*** Recorded information

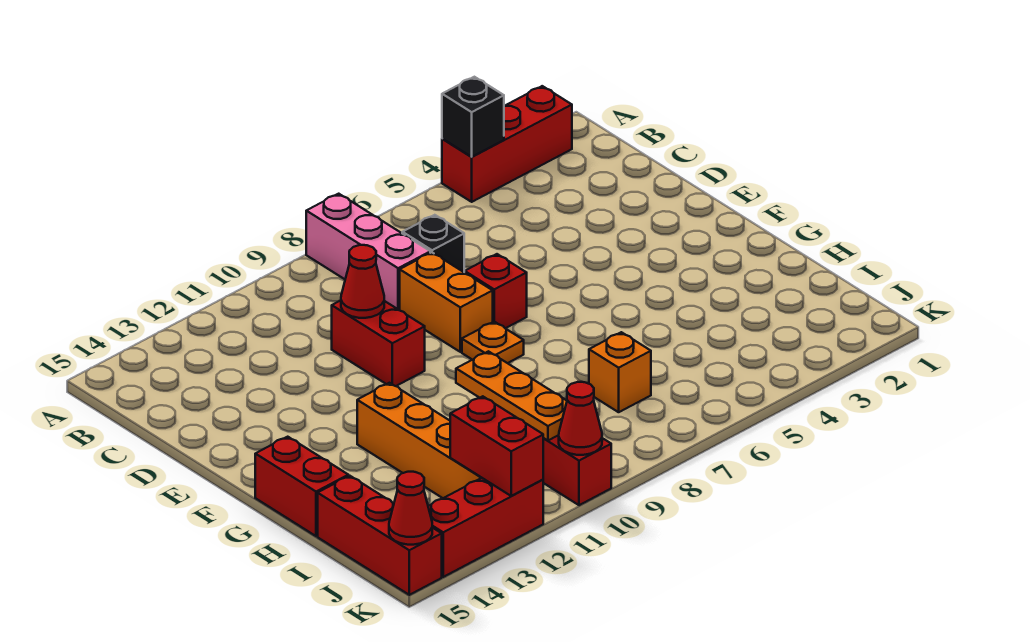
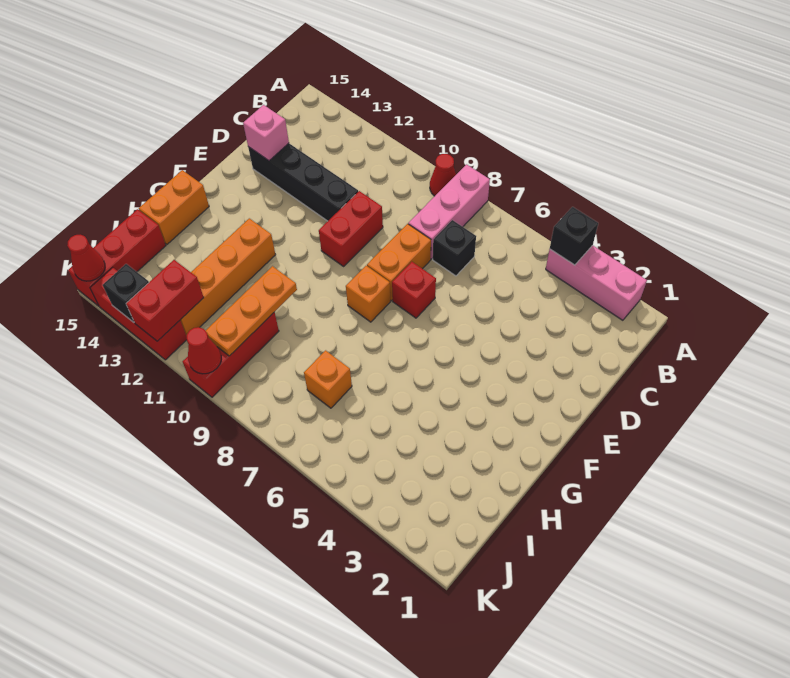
red brick A2:A4 level 1 -> pink brick A2:A4 level 1
red cone D10 level 2 -> red cone A9 level 1
none -> black brick D11:D14 level 1
none -> pink brick D14 level 2
orange plate F8 level 1 -> orange brick F8 level 1
red brick G15:H15 level 1 -> orange brick G15:H15 level 1
none -> black brick K13 level 2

******

— About this task —
The answer consists solely of the lines from the one containing "red brick G15:H15" through the last line of the data above, reproduced exactly.

— Task result —
red brick G15:H15 level 1 -> orange brick G15:H15 level 1
none -> black brick K13 level 2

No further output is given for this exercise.